BEGIN

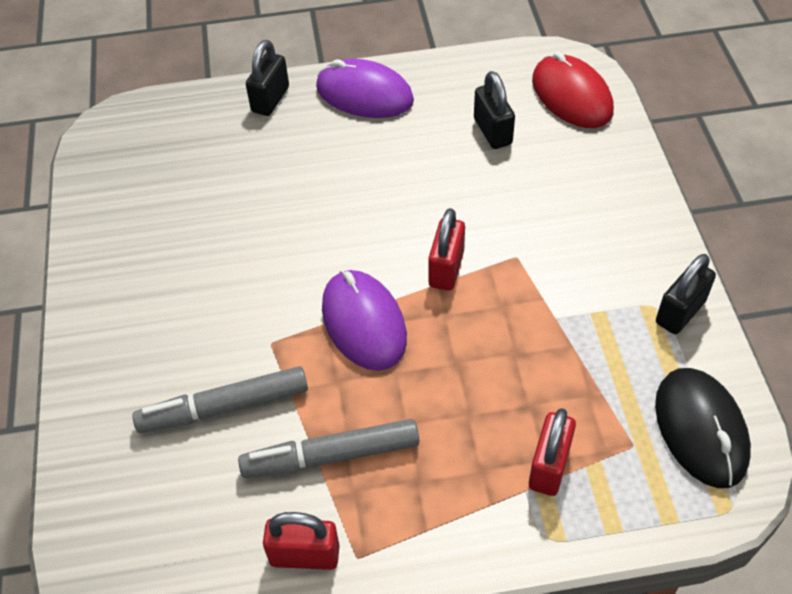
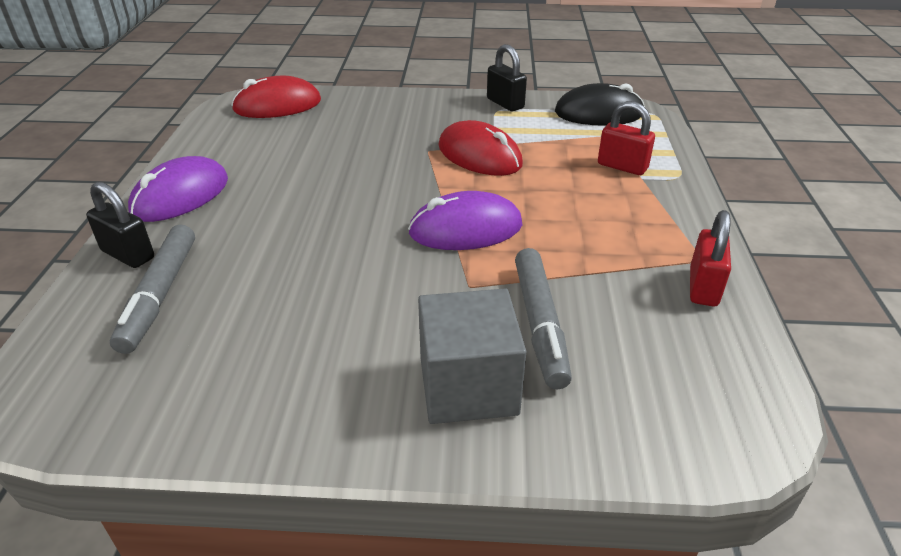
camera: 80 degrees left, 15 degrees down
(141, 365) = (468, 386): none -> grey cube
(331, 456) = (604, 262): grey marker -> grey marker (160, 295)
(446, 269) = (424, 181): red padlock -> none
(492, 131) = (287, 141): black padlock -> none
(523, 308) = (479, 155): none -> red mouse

END

__TASK TO CARRY OUT__. Return only those lines that run from the one containing "(446, 269) = (424, 181): red padlock -> none" through the end of the entries, keeping each exactly as written.

__WRITTEN RESPONSE__.
(446, 269) = (424, 181): red padlock -> none
(492, 131) = (287, 141): black padlock -> none
(523, 308) = (479, 155): none -> red mouse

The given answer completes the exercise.